▶ _WHAT THIS TASK INVOLVES_
Please reproduce the entries below exactly, starting at the first line and ending with the line that holds "added,,,étoile (vert),684 216".

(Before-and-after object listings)
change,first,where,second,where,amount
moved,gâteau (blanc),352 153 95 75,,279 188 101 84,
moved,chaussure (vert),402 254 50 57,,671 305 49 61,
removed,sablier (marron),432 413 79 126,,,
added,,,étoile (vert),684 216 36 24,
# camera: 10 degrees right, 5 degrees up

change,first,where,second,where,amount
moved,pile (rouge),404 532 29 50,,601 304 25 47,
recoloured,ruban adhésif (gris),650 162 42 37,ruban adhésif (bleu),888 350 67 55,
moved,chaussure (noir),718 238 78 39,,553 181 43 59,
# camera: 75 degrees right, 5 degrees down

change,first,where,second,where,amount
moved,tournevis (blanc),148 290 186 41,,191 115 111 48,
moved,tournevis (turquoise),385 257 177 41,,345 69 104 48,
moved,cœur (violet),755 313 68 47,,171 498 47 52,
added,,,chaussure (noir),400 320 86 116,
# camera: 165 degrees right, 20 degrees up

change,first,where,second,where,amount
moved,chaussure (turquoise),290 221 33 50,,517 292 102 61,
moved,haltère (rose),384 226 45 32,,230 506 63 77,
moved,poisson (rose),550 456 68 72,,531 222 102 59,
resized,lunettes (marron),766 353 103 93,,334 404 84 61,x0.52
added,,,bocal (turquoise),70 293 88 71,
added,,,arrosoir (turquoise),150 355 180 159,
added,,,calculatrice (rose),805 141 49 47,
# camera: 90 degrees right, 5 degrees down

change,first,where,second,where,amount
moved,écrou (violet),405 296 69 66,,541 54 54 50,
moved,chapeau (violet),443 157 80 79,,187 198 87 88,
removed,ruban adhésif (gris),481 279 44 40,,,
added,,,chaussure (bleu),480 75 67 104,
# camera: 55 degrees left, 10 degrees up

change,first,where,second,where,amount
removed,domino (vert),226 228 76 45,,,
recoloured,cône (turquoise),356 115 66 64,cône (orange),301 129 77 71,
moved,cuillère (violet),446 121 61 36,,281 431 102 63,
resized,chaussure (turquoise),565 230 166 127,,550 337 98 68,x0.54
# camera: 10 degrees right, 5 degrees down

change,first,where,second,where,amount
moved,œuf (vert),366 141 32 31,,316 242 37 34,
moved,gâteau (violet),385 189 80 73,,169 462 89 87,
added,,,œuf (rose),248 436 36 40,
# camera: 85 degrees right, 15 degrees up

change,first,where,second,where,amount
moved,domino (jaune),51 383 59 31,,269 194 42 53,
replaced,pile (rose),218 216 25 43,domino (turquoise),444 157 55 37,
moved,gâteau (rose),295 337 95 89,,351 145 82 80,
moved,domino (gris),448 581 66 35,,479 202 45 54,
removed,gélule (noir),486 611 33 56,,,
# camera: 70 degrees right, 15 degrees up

▶ _RESPONSE TO THE EXERCISE_
change,first,where,second,where,amount
moved,gâteau (blanc),352 153 95 75,,279 188 101 84,
moved,chaussure (vert),402 254 50 57,,671 305 49 61,
removed,sablier (marron),432 413 79 126,,,
added,,,étoile (vert),684 216 36 24,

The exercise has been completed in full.